Directions for this task:
Find the lines below that contain the string "VEXT", count them, and give only the number.

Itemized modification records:
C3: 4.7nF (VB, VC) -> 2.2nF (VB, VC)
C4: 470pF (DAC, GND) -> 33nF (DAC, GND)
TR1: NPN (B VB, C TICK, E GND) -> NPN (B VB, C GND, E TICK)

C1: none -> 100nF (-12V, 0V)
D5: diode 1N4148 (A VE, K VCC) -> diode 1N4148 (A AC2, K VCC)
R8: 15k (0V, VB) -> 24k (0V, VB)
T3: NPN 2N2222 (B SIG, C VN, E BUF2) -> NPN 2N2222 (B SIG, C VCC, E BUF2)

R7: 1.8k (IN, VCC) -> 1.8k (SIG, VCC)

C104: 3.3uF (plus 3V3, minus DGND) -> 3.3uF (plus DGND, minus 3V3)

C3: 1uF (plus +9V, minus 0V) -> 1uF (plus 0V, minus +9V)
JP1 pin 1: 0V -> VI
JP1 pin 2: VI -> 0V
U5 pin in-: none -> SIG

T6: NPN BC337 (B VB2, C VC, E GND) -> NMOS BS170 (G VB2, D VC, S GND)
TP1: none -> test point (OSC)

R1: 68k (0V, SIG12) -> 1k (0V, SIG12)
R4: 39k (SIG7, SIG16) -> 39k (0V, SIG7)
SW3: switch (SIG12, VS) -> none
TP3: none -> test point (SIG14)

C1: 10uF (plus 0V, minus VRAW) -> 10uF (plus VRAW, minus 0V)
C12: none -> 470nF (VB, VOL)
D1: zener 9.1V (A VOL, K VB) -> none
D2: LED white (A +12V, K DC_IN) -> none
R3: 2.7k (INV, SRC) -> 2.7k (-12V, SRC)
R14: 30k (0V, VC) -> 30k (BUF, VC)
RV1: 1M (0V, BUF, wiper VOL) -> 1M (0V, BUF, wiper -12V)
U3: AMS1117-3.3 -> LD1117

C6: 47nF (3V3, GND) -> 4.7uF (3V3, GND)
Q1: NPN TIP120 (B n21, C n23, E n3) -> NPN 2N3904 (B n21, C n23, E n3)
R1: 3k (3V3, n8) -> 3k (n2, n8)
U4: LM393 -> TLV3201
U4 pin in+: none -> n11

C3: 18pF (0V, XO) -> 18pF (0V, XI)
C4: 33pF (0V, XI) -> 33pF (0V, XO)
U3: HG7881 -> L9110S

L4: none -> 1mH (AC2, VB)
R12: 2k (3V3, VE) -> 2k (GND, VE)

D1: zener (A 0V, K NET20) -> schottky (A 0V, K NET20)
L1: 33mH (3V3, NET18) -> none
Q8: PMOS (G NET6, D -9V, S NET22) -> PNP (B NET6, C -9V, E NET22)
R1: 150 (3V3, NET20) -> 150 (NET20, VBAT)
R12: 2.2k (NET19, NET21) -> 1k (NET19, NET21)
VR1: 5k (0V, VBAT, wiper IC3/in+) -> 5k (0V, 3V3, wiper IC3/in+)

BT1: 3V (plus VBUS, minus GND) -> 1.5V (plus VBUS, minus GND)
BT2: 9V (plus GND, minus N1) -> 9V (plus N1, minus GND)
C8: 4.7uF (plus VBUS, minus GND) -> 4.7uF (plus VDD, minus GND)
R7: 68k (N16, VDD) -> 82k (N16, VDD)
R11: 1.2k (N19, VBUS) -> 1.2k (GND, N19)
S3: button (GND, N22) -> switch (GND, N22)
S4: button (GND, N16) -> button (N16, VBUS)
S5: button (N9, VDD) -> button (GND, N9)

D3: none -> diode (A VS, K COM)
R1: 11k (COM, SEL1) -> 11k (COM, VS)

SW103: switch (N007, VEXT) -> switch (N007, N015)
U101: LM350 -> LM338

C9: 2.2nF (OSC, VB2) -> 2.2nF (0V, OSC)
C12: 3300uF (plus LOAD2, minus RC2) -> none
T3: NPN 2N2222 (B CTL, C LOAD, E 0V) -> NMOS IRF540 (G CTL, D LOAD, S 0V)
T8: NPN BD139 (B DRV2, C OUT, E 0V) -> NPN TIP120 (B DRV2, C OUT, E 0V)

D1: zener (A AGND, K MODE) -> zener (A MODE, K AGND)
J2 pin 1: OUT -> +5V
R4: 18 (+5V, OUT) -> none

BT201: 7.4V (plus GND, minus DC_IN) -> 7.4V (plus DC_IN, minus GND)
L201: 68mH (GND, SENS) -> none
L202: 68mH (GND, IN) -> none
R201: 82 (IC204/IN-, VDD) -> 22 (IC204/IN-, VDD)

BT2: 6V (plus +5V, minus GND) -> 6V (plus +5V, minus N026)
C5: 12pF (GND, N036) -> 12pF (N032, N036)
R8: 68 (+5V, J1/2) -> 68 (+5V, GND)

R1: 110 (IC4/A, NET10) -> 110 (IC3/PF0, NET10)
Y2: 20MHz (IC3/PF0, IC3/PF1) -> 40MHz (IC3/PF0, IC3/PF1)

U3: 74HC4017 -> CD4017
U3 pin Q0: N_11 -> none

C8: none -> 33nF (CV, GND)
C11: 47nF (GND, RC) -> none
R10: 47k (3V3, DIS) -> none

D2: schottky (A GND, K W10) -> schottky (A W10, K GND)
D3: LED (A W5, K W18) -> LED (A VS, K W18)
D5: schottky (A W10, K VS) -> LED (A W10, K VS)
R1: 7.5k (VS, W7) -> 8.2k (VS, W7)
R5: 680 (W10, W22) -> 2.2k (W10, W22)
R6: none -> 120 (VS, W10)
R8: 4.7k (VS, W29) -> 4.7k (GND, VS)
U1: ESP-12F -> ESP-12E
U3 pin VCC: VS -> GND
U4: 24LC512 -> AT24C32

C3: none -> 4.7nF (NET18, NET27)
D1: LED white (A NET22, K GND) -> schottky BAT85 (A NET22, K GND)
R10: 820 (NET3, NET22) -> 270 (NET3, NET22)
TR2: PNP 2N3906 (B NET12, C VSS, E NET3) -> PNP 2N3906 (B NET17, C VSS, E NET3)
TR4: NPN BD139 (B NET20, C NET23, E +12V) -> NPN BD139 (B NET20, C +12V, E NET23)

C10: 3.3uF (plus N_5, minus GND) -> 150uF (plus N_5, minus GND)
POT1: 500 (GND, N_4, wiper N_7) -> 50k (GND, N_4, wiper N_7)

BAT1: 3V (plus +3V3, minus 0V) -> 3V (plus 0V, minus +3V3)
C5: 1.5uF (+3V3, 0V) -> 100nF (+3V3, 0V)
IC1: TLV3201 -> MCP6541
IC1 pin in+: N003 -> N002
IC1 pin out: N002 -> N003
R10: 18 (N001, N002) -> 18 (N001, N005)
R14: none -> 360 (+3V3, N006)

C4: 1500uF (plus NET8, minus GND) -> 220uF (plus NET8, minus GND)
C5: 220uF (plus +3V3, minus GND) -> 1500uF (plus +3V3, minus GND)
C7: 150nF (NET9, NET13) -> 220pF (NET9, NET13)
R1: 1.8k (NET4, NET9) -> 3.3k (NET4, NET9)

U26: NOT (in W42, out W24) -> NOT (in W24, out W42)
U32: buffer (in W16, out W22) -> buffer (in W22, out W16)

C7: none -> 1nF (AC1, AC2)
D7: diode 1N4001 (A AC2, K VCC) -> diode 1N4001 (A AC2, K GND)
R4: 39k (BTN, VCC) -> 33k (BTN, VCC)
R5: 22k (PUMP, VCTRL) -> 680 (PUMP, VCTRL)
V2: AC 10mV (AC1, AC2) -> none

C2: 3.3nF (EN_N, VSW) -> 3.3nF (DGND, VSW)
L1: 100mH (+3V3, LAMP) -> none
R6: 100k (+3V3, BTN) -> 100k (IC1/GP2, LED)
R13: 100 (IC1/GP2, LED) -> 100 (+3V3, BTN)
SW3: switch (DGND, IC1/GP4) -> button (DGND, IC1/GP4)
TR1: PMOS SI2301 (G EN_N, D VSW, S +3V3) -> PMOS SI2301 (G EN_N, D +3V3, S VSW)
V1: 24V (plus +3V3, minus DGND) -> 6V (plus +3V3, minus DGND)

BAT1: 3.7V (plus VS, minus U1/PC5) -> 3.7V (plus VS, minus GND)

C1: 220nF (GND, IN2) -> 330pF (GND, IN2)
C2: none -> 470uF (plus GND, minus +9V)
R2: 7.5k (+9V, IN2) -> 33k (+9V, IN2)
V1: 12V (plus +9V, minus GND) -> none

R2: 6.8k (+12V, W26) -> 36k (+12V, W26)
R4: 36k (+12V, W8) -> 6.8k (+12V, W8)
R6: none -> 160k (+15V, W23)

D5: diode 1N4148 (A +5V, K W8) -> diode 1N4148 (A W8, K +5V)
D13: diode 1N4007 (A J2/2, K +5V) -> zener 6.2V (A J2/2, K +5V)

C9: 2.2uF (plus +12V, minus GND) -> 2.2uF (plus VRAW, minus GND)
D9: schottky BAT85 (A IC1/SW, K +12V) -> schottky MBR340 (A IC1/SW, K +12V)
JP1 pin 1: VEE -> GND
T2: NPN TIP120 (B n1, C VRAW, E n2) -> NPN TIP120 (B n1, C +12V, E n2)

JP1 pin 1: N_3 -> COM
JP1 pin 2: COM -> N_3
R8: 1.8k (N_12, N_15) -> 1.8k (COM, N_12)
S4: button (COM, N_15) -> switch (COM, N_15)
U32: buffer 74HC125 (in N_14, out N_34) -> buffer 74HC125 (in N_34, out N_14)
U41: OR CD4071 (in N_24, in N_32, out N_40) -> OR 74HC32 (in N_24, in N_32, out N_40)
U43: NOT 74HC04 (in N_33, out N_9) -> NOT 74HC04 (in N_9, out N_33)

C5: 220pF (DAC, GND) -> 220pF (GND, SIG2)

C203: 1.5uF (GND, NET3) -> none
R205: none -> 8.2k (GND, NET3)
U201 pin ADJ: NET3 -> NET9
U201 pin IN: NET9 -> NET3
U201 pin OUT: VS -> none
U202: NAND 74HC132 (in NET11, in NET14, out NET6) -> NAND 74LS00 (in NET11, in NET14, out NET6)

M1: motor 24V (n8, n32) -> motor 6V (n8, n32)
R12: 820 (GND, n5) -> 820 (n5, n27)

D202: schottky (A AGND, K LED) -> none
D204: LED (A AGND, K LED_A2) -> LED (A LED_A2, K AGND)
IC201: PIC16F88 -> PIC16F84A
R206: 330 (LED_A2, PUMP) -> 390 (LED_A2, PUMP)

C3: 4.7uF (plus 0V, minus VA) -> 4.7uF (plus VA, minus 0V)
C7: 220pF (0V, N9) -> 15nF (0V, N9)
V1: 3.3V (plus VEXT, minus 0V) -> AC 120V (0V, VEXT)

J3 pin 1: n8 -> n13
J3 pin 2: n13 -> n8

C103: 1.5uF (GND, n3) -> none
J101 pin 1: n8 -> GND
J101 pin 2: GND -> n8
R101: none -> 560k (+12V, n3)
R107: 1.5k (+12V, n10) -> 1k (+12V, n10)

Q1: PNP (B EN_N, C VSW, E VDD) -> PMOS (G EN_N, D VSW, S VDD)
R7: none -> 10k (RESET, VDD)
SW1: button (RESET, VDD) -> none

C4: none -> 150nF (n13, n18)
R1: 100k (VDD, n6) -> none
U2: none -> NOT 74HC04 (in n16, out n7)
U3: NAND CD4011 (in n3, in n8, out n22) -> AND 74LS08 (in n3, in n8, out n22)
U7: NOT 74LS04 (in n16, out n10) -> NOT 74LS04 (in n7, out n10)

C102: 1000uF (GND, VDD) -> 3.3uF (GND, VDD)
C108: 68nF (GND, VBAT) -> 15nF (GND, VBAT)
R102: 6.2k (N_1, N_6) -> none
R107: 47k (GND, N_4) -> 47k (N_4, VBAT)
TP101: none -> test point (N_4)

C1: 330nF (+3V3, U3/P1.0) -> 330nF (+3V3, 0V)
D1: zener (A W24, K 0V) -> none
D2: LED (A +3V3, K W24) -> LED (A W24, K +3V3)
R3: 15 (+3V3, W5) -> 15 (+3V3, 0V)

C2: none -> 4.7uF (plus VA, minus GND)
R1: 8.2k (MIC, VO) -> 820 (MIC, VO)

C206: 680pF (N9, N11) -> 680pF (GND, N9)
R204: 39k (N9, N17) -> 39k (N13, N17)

Task output:
2